##### DATA EXCERPTS #####

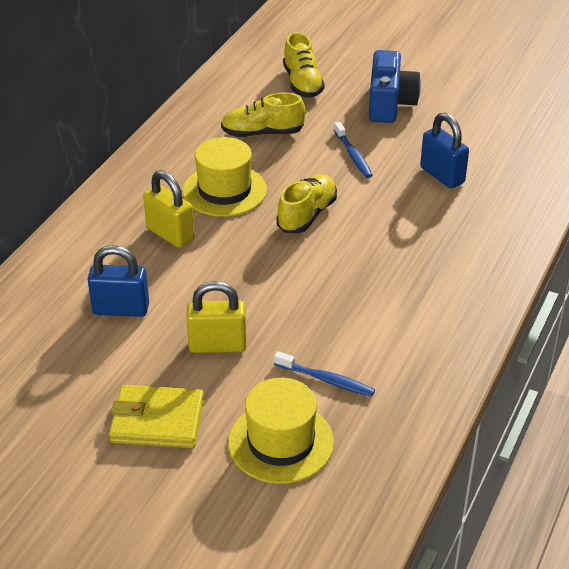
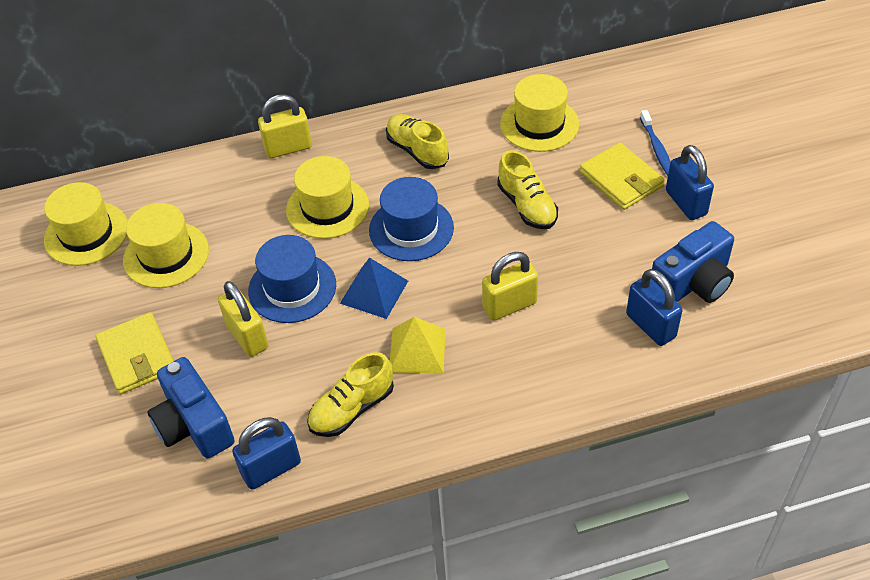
blue camera: 1 -> 2
blue hat: 0 -> 2
blue padlock: 2 -> 3
blue pyramid: 0 -> 1
blue toothbrush: 2 -> 1
yellow hat: 2 -> 4
yellow padlock: 2 -> 3
yellow pyramid: 0 -> 1
yellow wallet: 1 -> 2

#####

=== WHAT YOU ARE ASKED TO DO ===
Where a line of the data holds "yellow", show that line.

=== SOLVED PROBLEM ===
yellow hat: 2 -> 4
yellow padlock: 2 -> 3
yellow pyramid: 0 -> 1
yellow wallet: 1 -> 2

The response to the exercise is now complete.